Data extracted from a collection
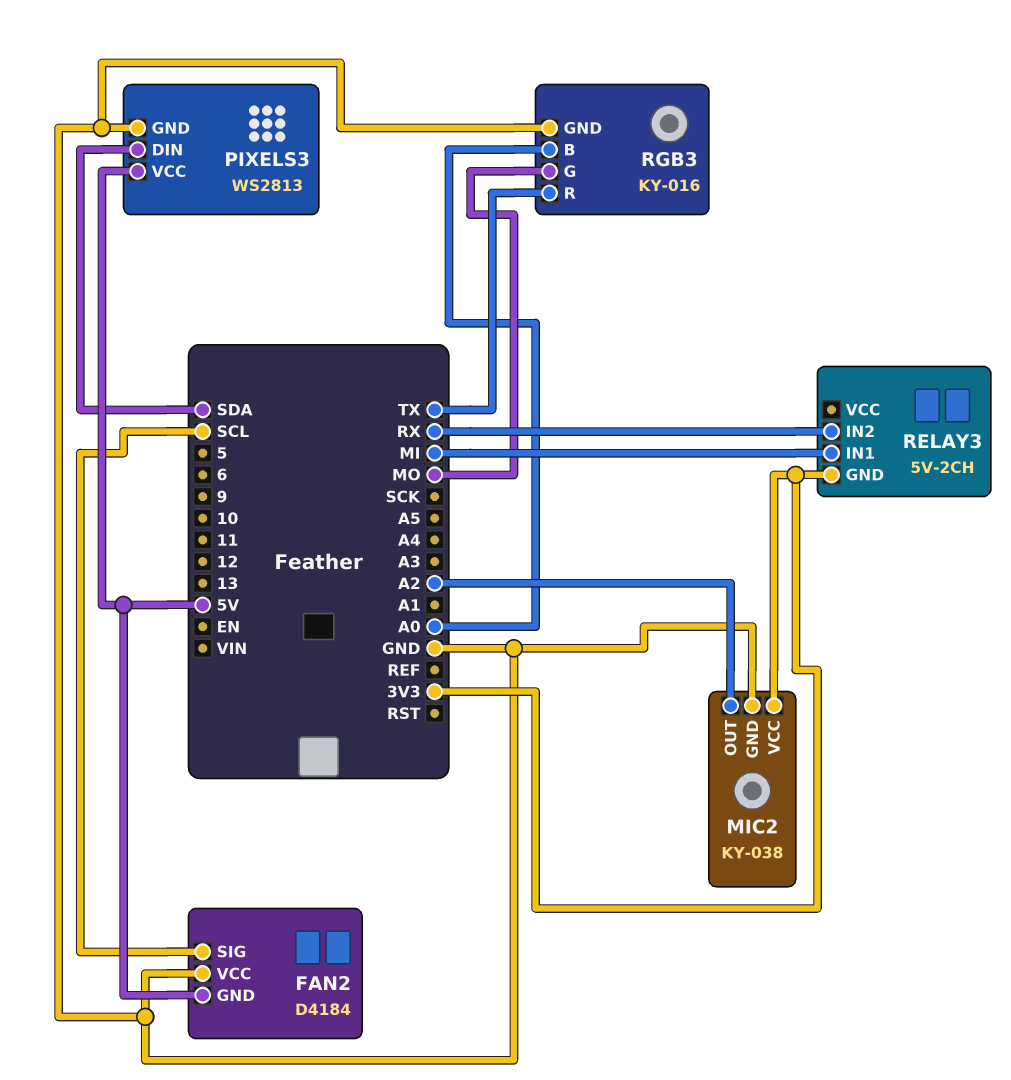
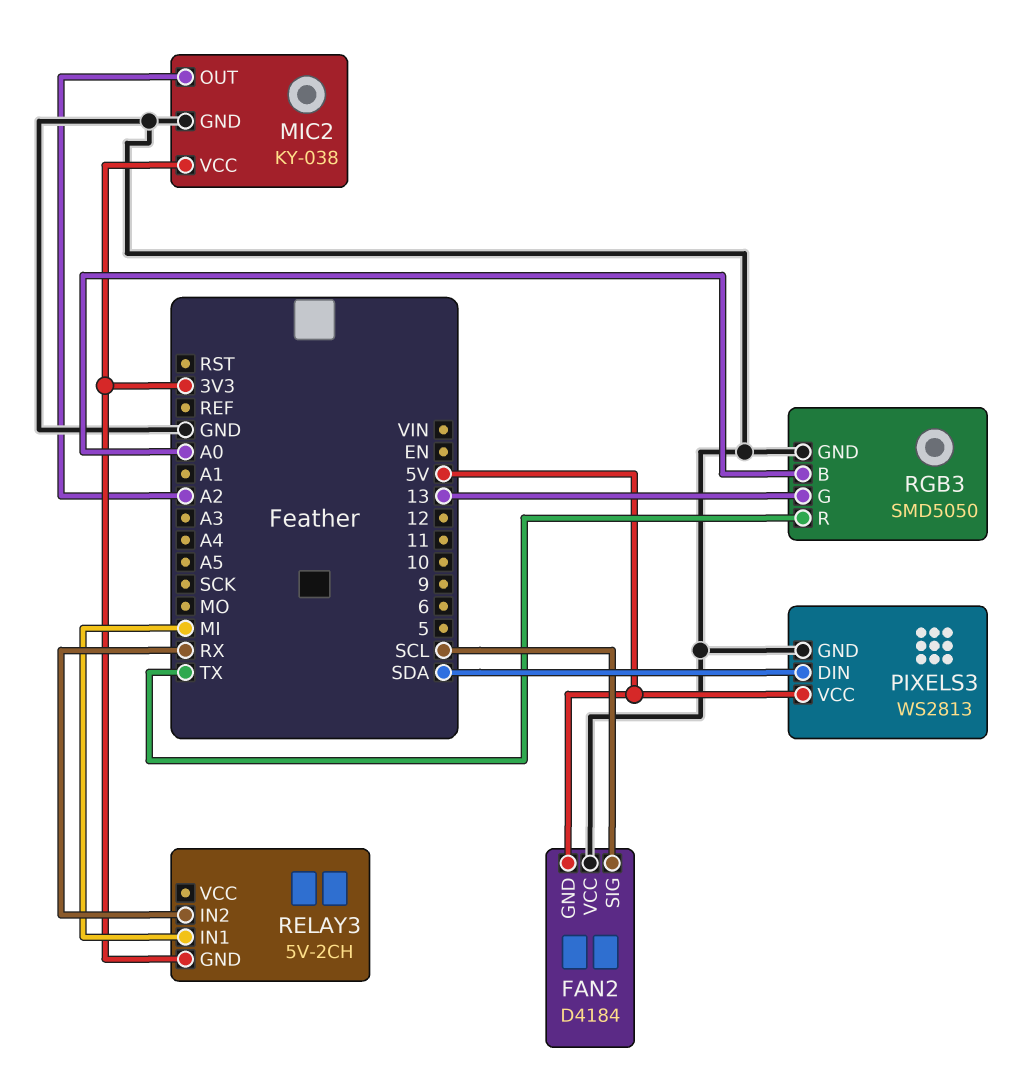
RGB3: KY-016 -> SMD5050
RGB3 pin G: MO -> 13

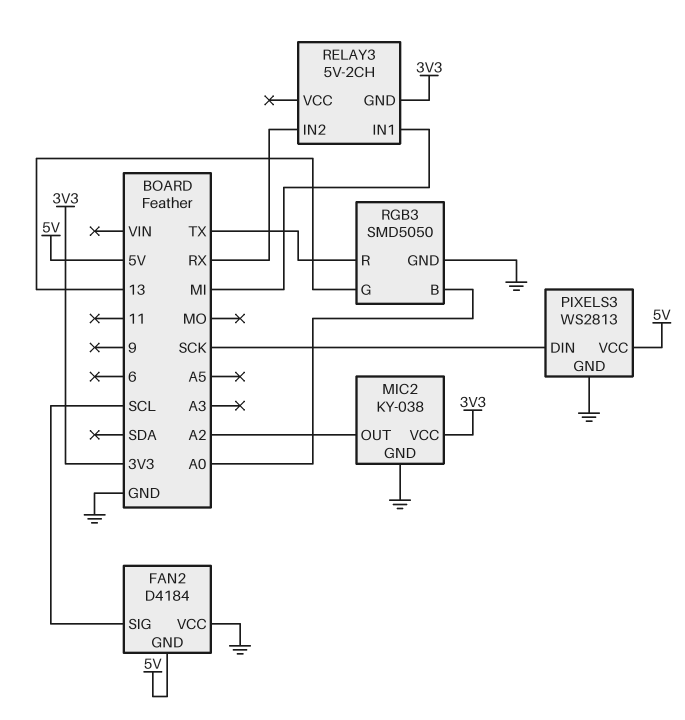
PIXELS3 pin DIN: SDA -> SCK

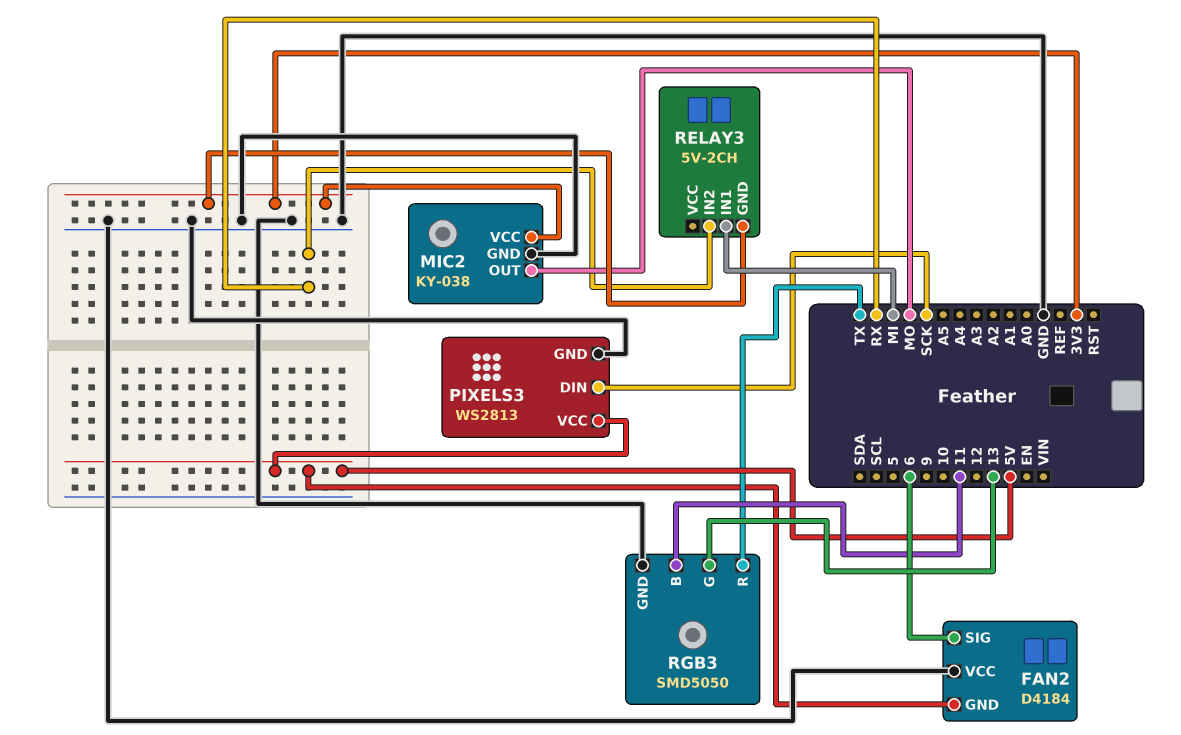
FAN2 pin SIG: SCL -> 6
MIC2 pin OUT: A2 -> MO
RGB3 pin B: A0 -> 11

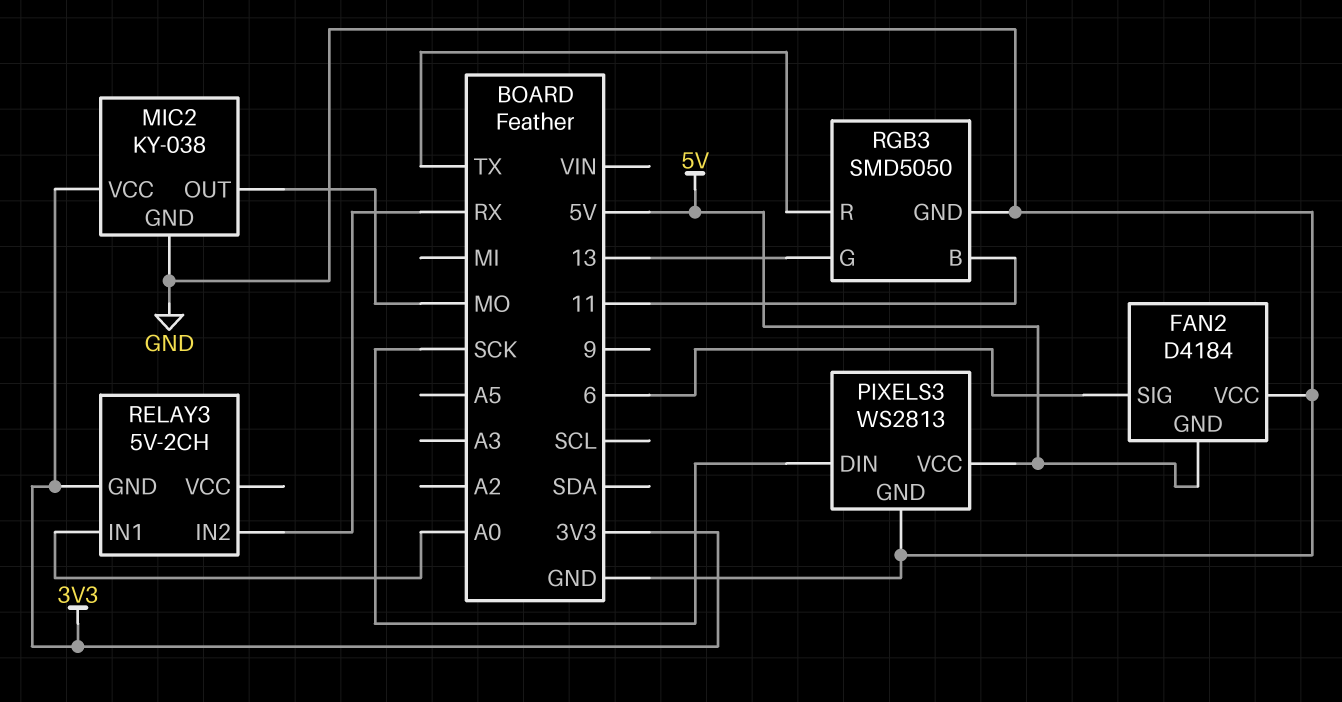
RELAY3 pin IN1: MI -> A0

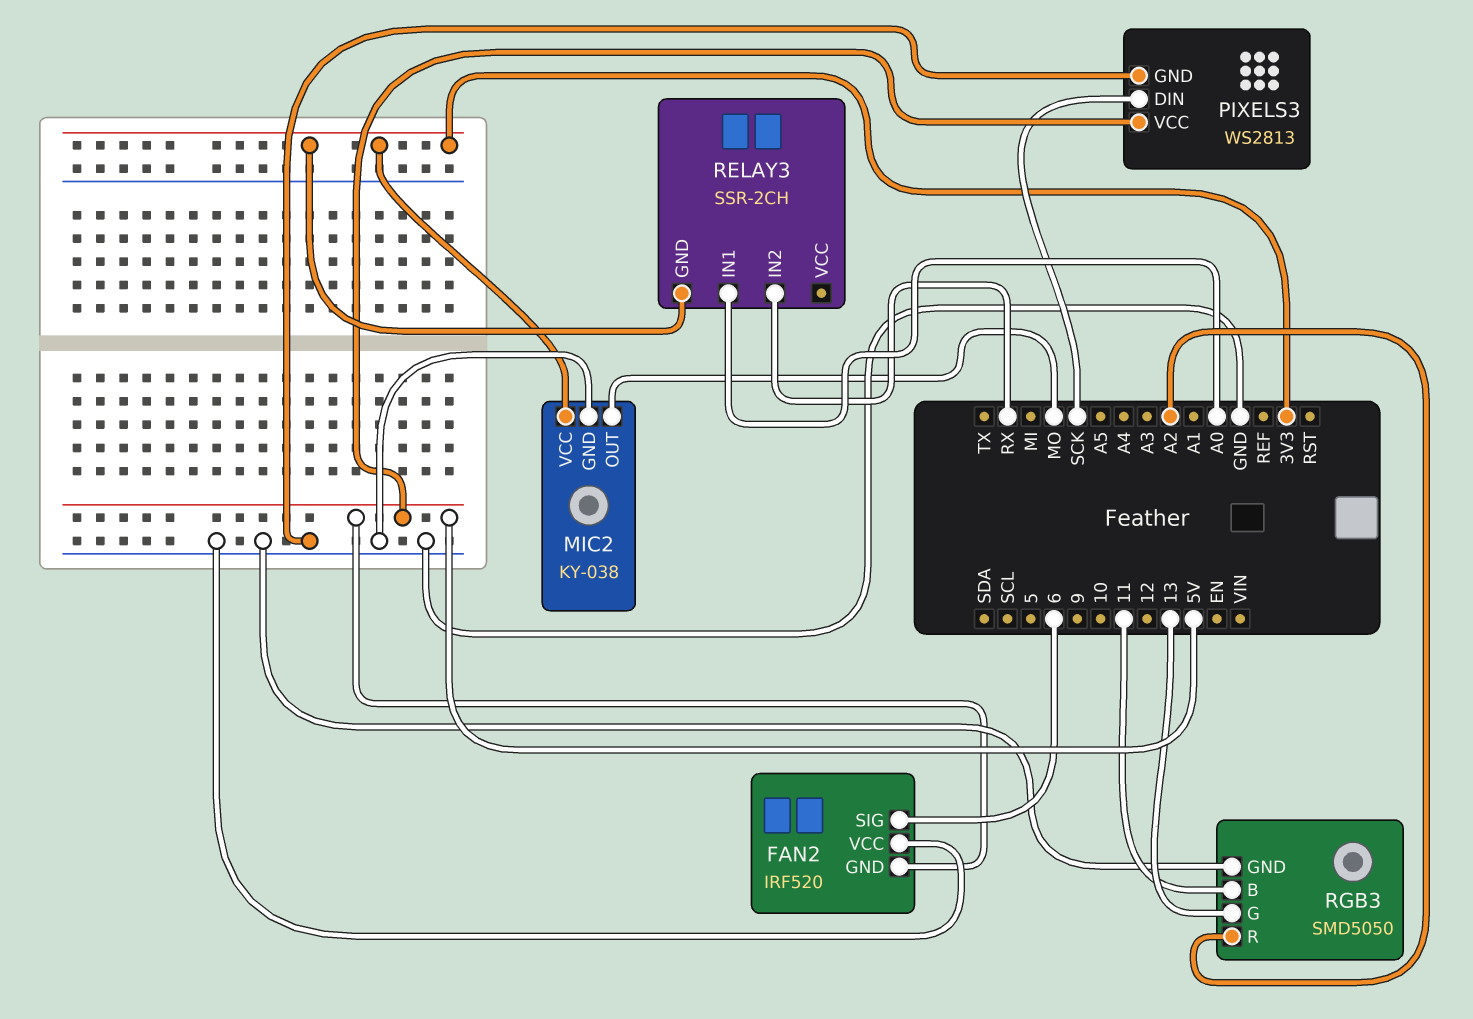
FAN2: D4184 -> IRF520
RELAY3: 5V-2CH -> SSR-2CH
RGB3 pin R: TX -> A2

EXERCISE: Reproduce every record above exactly as given, excluding pictures from the result.

ANSWER SPACE:
RGB3: KY-016 -> SMD5050
RGB3 pin G: MO -> 13

PIXELS3 pin DIN: SDA -> SCK

FAN2 pin SIG: SCL -> 6
MIC2 pin OUT: A2 -> MO
RGB3 pin B: A0 -> 11

RELAY3 pin IN1: MI -> A0

FAN2: D4184 -> IRF520
RELAY3: 5V-2CH -> SSR-2CH
RGB3 pin R: TX -> A2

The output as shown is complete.